**Record extracts**

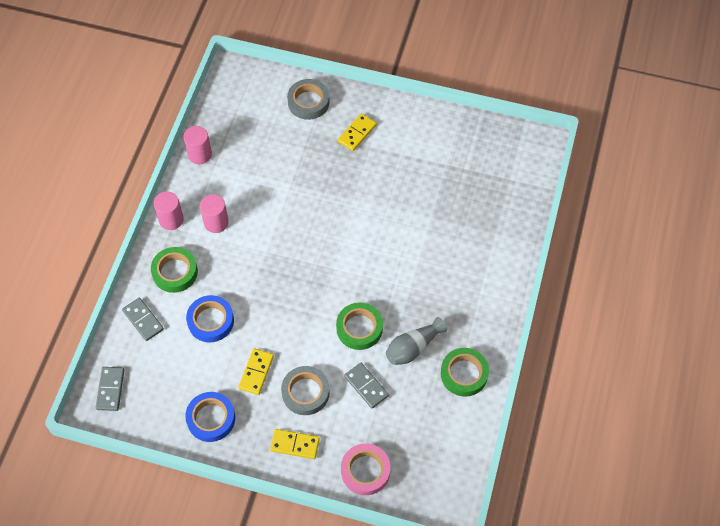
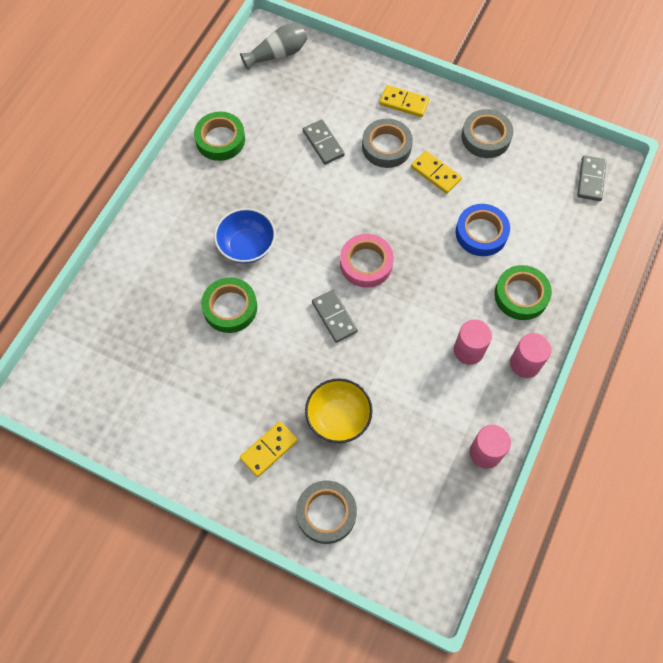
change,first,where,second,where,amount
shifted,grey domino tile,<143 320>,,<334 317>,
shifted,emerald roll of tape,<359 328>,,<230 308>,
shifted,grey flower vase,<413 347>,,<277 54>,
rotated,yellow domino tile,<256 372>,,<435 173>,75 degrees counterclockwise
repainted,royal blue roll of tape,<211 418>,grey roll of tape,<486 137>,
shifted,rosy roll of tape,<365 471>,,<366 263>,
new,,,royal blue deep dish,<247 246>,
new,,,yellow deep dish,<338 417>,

**Task brief**
Restate word for word the lines of the data above, starting at the line containing "shifted,emerald roll of" and ending at the line containing "new,,,royal blue deep", both included, and nothing more.

**Solution to the problem**
shifted,emerald roll of tape,<359 328>,,<230 308>,
shifted,grey flower vase,<413 347>,,<277 54>,
rotated,yellow domino tile,<256 372>,,<435 173>,75 degrees counterclockwise
repainted,royal blue roll of tape,<211 418>,grey roll of tape,<486 137>,
shifted,rosy roll of tape,<365 471>,,<366 263>,
new,,,royal blue deep dish,<247 246>,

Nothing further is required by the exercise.